→ **What the task asks**:
Count, in the entries, the lines with "camera". Answer with the number only.

→ **Data entries**:
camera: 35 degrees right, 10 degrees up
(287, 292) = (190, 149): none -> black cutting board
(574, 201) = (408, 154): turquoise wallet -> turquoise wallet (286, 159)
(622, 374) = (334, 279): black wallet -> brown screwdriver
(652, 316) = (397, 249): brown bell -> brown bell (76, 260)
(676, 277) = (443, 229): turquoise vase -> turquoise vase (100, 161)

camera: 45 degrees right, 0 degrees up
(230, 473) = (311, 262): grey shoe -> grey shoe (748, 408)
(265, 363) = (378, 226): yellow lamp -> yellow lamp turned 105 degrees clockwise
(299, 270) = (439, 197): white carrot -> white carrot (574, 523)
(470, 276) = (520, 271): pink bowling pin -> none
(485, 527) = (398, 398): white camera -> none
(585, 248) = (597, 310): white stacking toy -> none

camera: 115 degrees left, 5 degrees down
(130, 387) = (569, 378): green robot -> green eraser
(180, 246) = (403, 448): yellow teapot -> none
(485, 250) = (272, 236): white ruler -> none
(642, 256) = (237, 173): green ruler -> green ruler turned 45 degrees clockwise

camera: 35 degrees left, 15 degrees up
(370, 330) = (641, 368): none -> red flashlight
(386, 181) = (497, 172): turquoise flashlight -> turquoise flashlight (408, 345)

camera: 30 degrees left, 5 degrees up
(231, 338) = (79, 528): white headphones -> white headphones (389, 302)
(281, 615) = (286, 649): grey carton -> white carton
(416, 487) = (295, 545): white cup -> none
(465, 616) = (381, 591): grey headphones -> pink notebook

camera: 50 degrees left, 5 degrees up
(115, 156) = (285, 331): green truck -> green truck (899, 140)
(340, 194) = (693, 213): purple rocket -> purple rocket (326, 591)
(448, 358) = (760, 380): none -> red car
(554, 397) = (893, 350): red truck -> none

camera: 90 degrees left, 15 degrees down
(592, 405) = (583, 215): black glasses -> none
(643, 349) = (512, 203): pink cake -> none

→ **Solution for this problem**:
8